Before-and-after scene images:
-=-=-=-=-
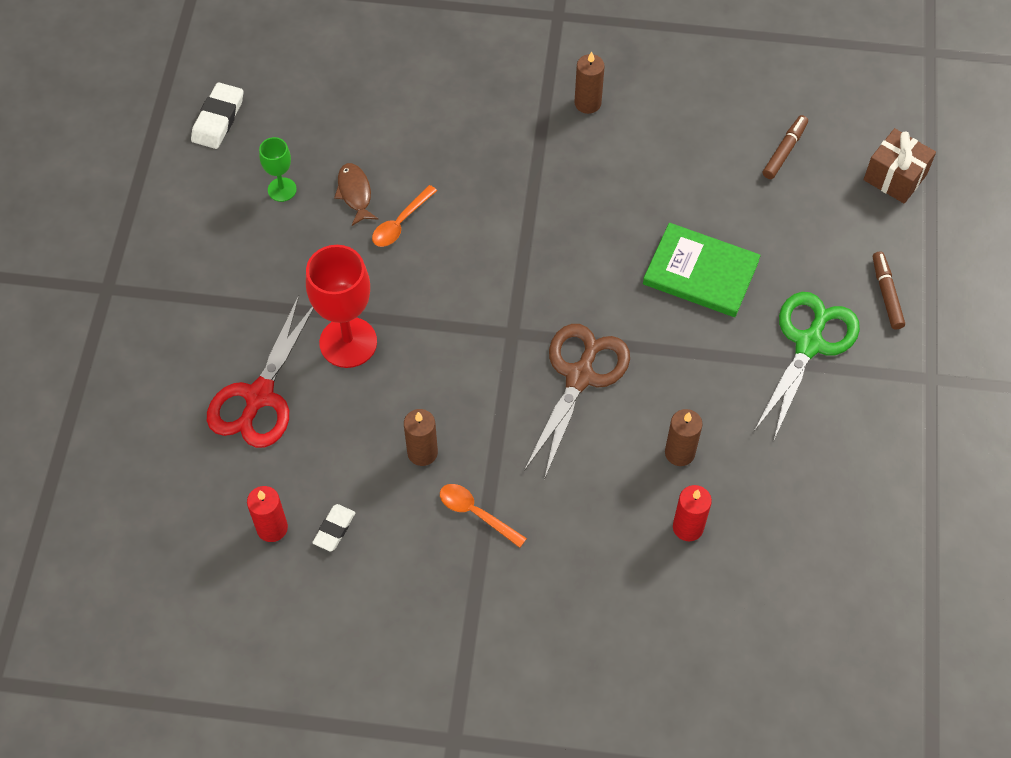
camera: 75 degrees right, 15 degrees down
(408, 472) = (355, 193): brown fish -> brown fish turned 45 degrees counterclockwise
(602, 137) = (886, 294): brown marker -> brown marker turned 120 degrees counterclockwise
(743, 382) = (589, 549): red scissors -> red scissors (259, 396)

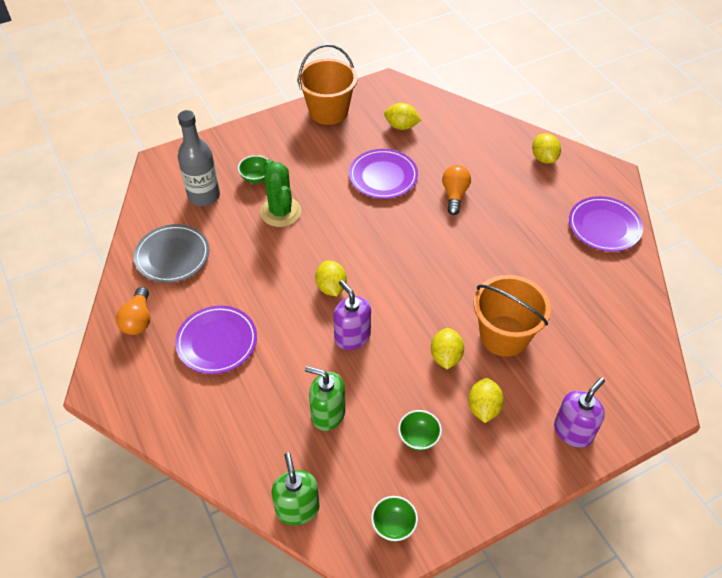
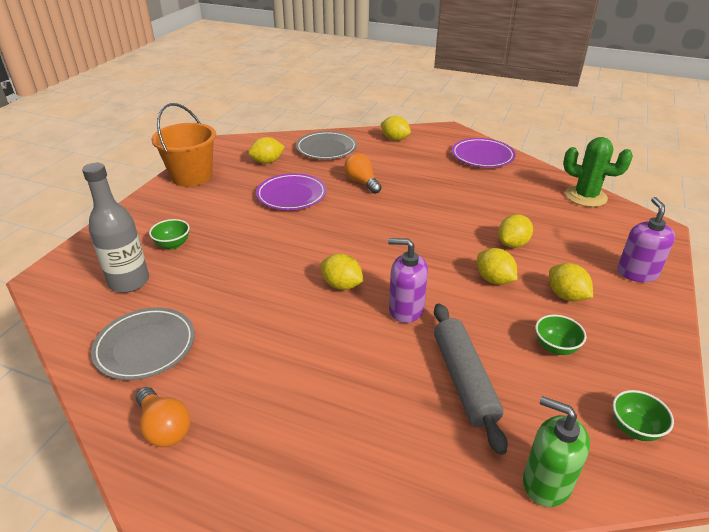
camera: 40 degrees left, 15 degrees down
(217, 342) = (283, 391): purple plate -> none
(280, 212) = (227, 257): green cactus -> green cactus (586, 196)
(328, 414) = (463, 380): green soap dispenser -> grey rolling pin
(467, 137) = (326, 149): none -> grey plate
(504, 336) = (512, 244): orange bucket -> yellow lemon

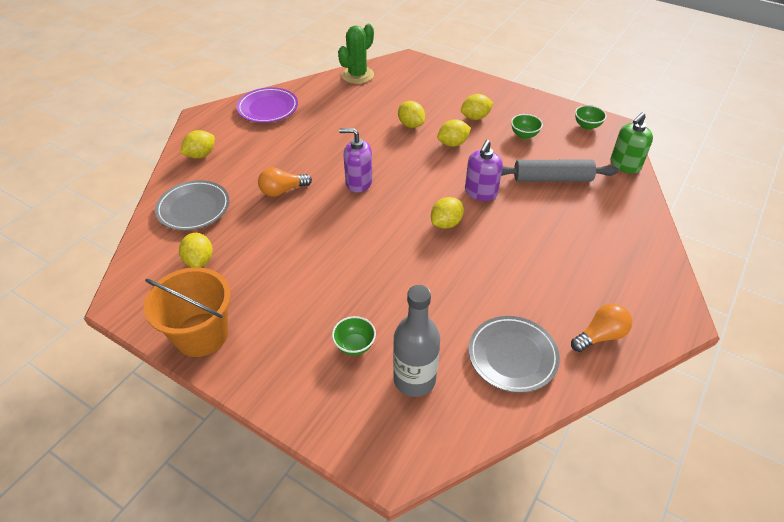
camera: 80 degrees left, 10 degrees up
(291, 195) = (287, 244): purple plate -> none
(637, 273) = (456, 83): purple soap dispenser -> purple soap dispenser (358, 182)

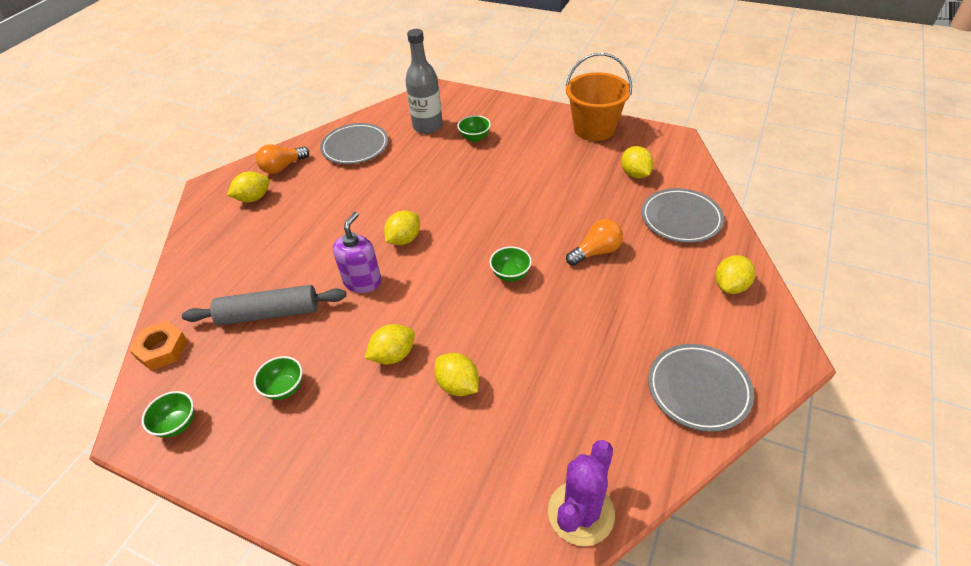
camera: 175 degrees right, 0 degrees up
(268, 108) = (698, 389): purple plate -> grey plate
(357, 75) = (581, 513): green cactus -> purple cactus
(358, 182) = (510, 274): purple soap dispenser -> green bowl
(475, 117) = (354, 418): yellow lemon -> yellow lemon (253, 198)
(625, 165) = (162, 349): green soap dispenser -> orange nut

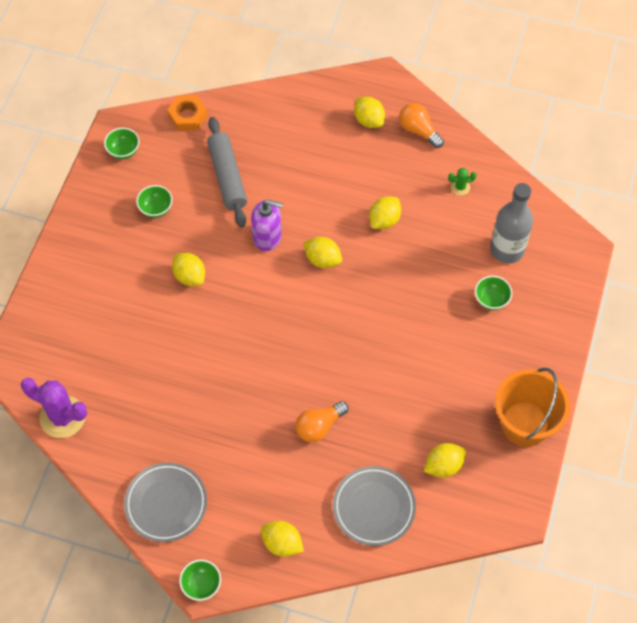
camera: 80 degrees right, 15 degrees up
(355, 147) = (460, 187): grey plate -> green cactus
(458, 385) = (163, 327): yellow lemon -> yellow lemon (384, 220)
(510, 274) = (284, 354): green bowl -> green bowl (201, 585)
(596, 252) = (319, 426): orange light bulb -> orange light bulb turned 90 degrees clockwise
-=-=-=-=-
TASK STATEMENT:
Using the entries above, determine how many lines include the string "turned" and write only that number.

SOLVED EXERCISE:
3